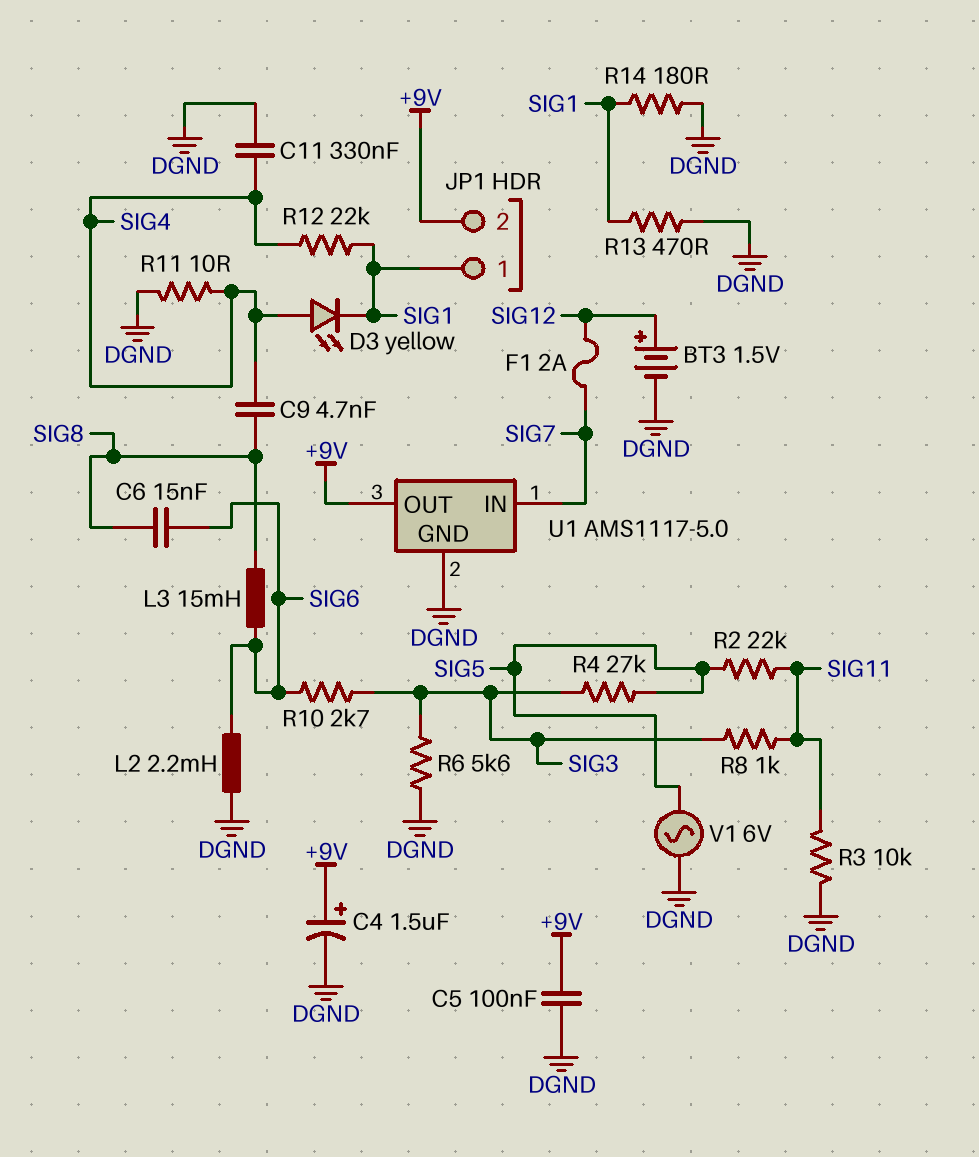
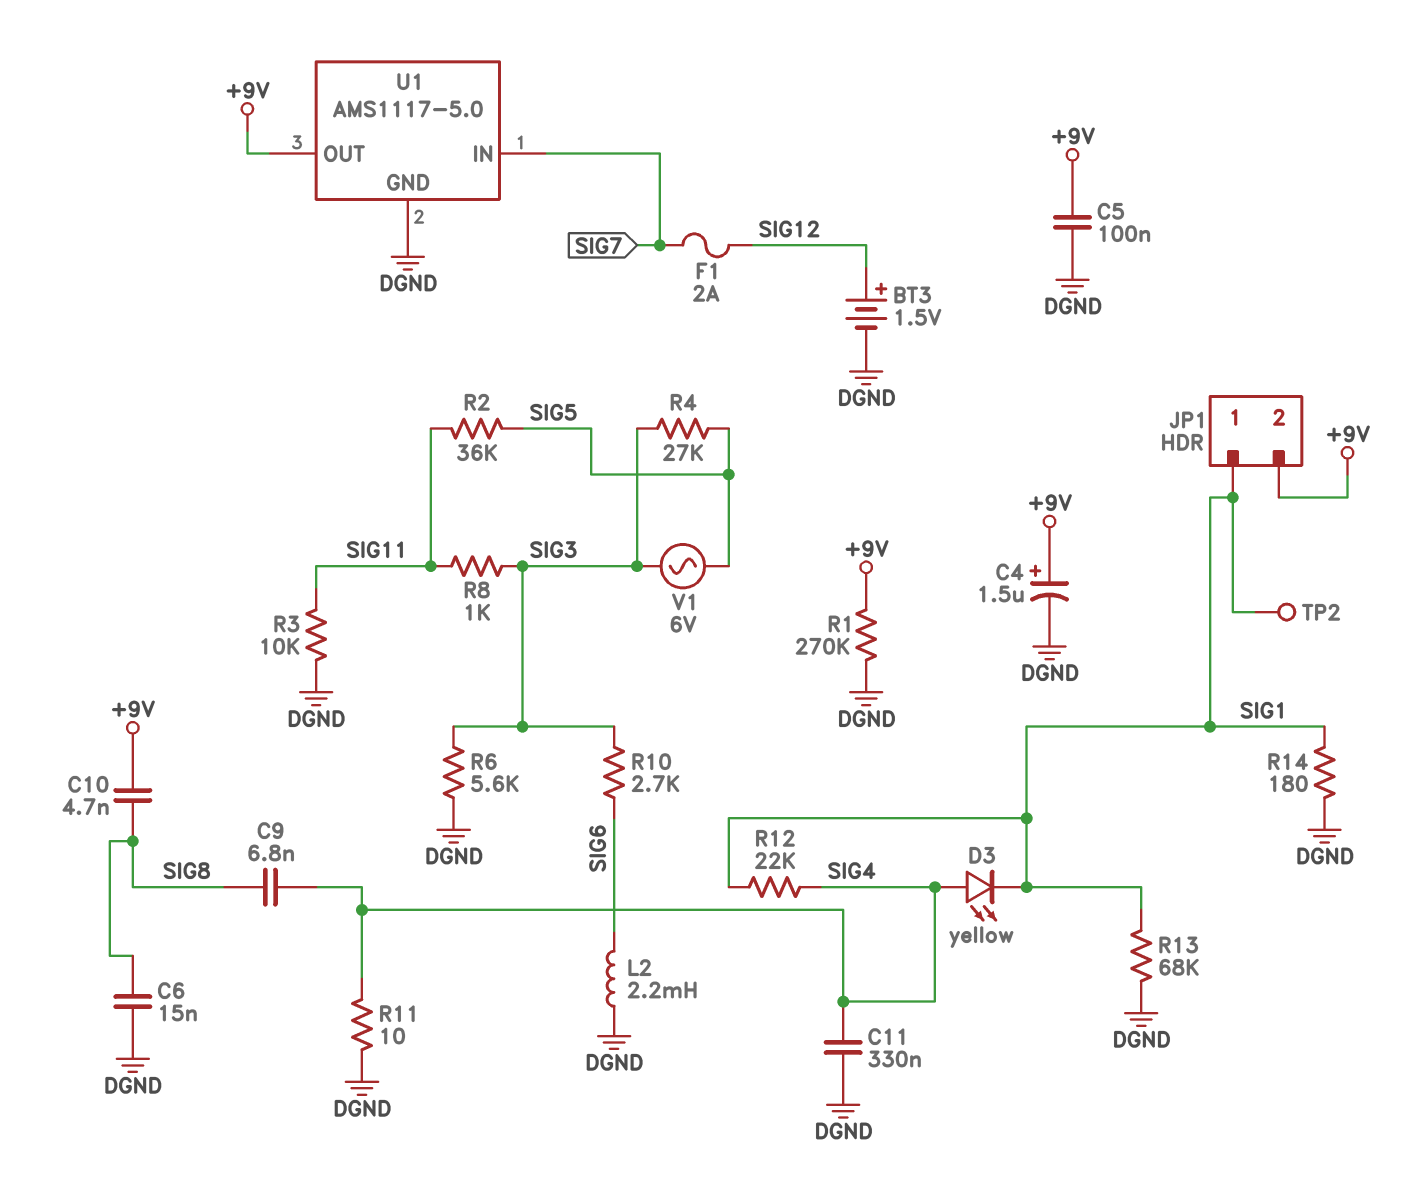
C6: 15nF (SIG6, SIG8) -> 15nF (DGND, SIG8)
C9: 4.7nF (SIG4, SIG8) -> 6.8nF (SIG4, SIG8)
C10: none -> 4.7nF (+9V, SIG8)
L3: 15mH (SIG6, SIG8) -> none
R1: none -> 270k (+9V, DGND)
R2: 22k (SIG5, SIG11) -> 36k (SIG5, SIG11)
R13: 470 (DGND, SIG1) -> 68k (DGND, SIG1)
TP2: none -> test point (SIG1)
V1: AC 6V (DGND, SIG5) -> AC 6V (SIG3, SIG5)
══════
[Your objective]: In the data above, find each line that has the word "DGND" and copy it out.

[Answer to this exercise]:
C6: 15nF (SIG6, SIG8) -> 15nF (DGND, SIG8)
R1: none -> 270k (+9V, DGND)
R13: 470 (DGND, SIG1) -> 68k (DGND, SIG1)
V1: AC 6V (DGND, SIG5) -> AC 6V (SIG3, SIG5)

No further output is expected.